Your assignment = Please state how many lines of the data below contain the word "none", offering nothing besides the number.

[Change detection outputs]

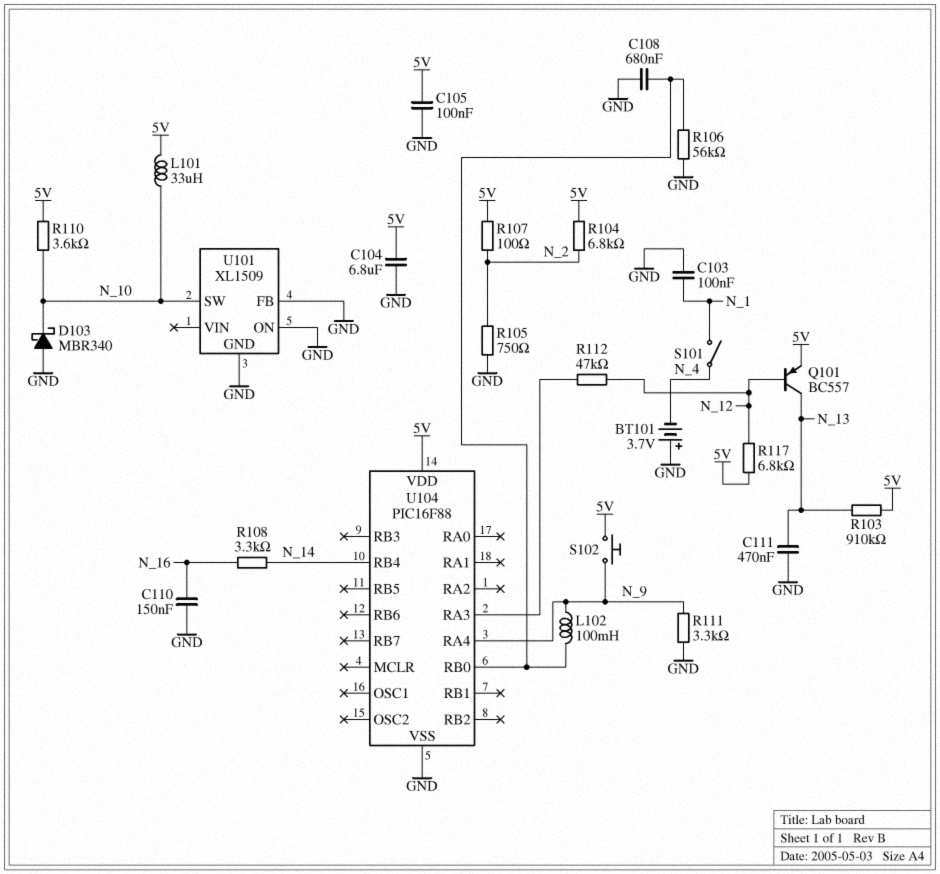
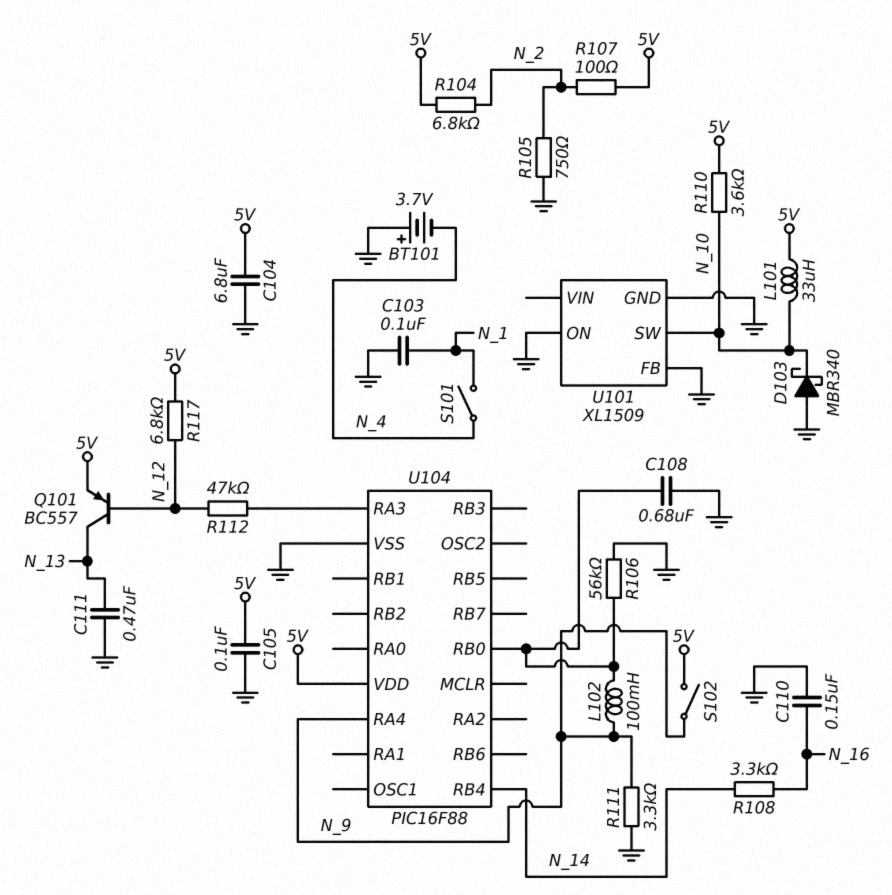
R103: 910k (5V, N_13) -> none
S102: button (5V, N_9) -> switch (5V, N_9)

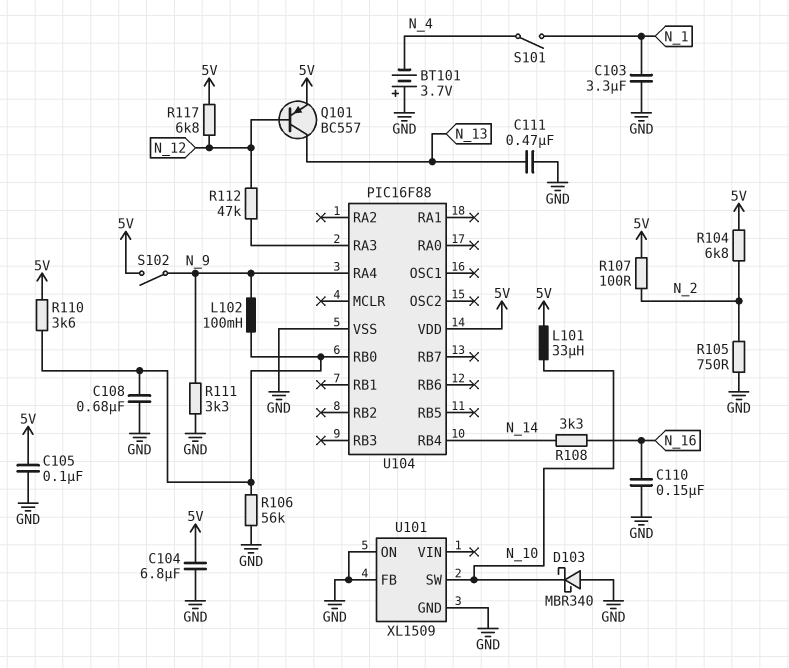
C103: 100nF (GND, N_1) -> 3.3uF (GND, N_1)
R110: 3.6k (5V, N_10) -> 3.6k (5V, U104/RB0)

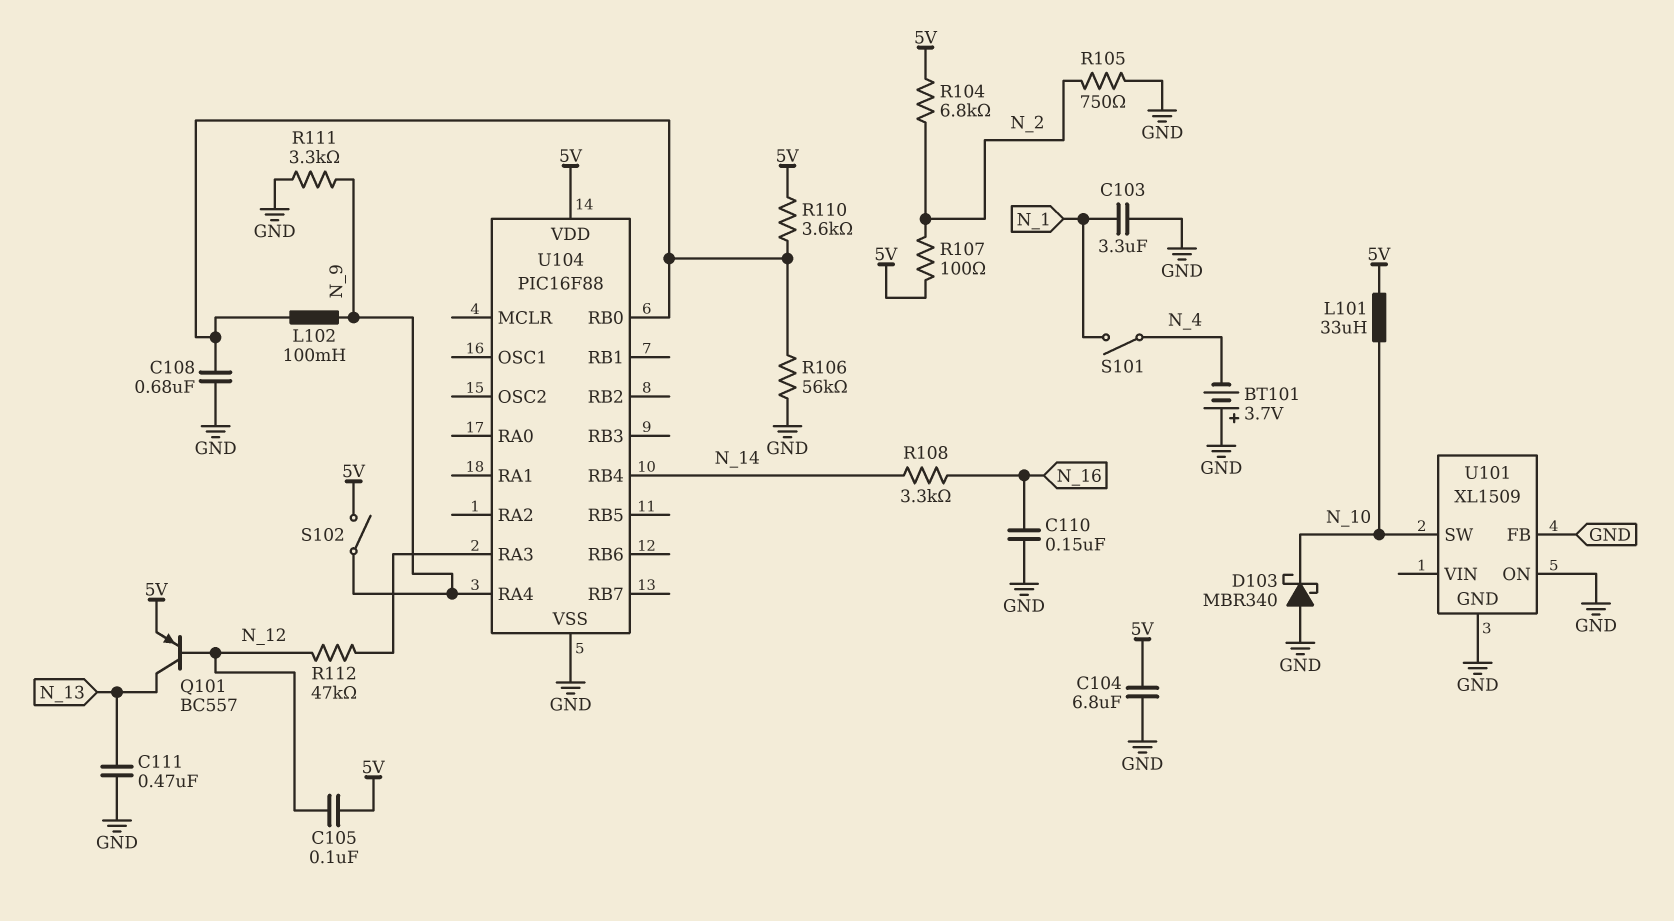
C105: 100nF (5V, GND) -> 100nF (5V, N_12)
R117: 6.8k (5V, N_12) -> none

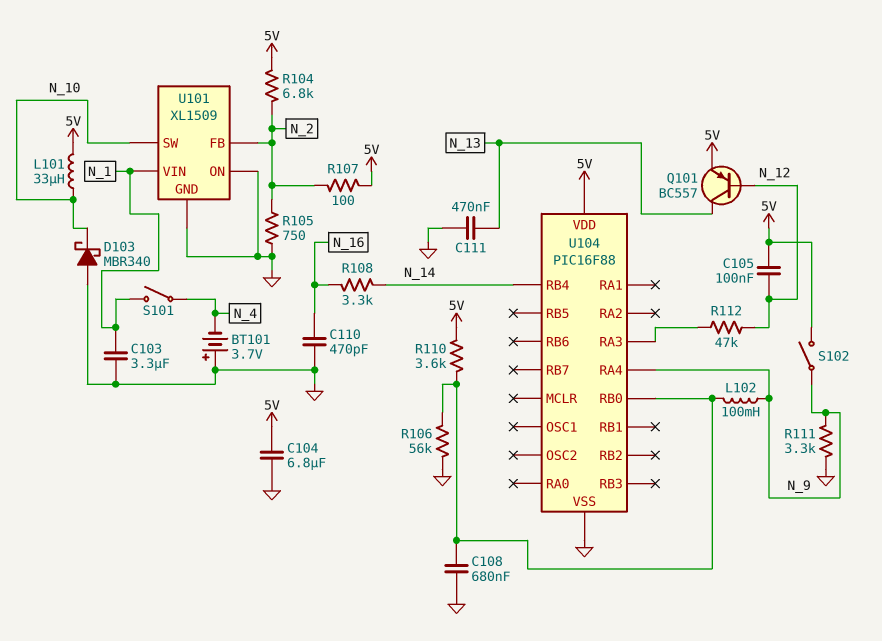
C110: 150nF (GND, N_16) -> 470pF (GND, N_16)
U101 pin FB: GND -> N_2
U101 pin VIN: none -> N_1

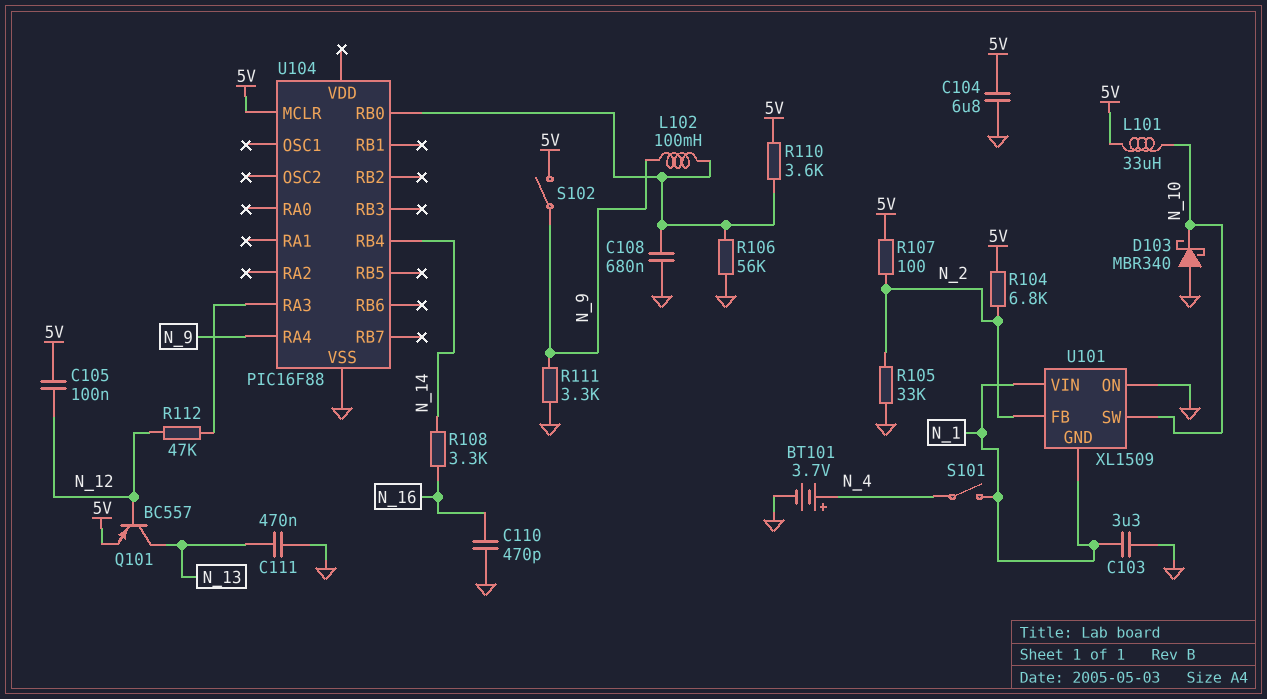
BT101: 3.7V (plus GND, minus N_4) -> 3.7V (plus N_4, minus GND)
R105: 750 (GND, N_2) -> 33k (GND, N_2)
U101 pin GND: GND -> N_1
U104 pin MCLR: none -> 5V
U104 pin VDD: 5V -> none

Answer for this exercise = 5